What is needed is an exact copy of the lines from the one containing "U27: NOR CD4001" through the last line of the entries below, both included.

Change detection outputs:
━━━━━━━━━━━━━━━━━━━━━━━━━━━━━━

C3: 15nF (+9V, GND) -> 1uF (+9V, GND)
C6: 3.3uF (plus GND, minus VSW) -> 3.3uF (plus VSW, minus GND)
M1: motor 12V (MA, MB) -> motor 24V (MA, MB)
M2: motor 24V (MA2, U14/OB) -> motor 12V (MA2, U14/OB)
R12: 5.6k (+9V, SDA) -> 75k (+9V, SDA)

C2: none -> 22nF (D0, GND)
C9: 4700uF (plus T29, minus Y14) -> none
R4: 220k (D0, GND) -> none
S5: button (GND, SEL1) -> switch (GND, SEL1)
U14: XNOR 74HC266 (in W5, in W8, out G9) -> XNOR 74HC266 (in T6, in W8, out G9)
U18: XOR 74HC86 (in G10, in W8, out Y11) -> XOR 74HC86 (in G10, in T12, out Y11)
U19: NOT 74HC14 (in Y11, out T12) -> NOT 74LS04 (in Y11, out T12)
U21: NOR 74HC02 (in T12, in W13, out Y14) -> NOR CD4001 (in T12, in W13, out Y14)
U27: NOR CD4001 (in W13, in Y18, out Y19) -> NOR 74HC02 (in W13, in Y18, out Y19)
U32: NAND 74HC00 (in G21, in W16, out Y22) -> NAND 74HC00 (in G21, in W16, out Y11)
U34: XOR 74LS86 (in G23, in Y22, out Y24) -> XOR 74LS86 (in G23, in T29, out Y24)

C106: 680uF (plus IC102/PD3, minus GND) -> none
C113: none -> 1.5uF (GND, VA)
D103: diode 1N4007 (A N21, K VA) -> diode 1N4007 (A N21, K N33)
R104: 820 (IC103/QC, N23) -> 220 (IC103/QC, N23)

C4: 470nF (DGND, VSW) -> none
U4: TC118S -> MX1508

━━━━━━━━━━━━━━━━━━━━━━━━━━━━━━

Your solution:
U27: NOR CD4001 (in W13, in Y18, out Y19) -> NOR 74HC02 (in W13, in Y18, out Y19)
U32: NAND 74HC00 (in G21, in W16, out Y22) -> NAND 74HC00 (in G21, in W16, out Y11)
U34: XOR 74LS86 (in G23, in Y22, out Y24) -> XOR 74LS86 (in G23, in T29, out Y24)

C106: 680uF (plus IC102/PD3, minus GND) -> none
C113: none -> 1.5uF (GND, VA)
D103: diode 1N4007 (A N21, K VA) -> diode 1N4007 (A N21, K N33)
R104: 820 (IC103/QC, N23) -> 220 (IC103/QC, N23)

C4: 470nF (DGND, VSW) -> none
U4: TC118S -> MX1508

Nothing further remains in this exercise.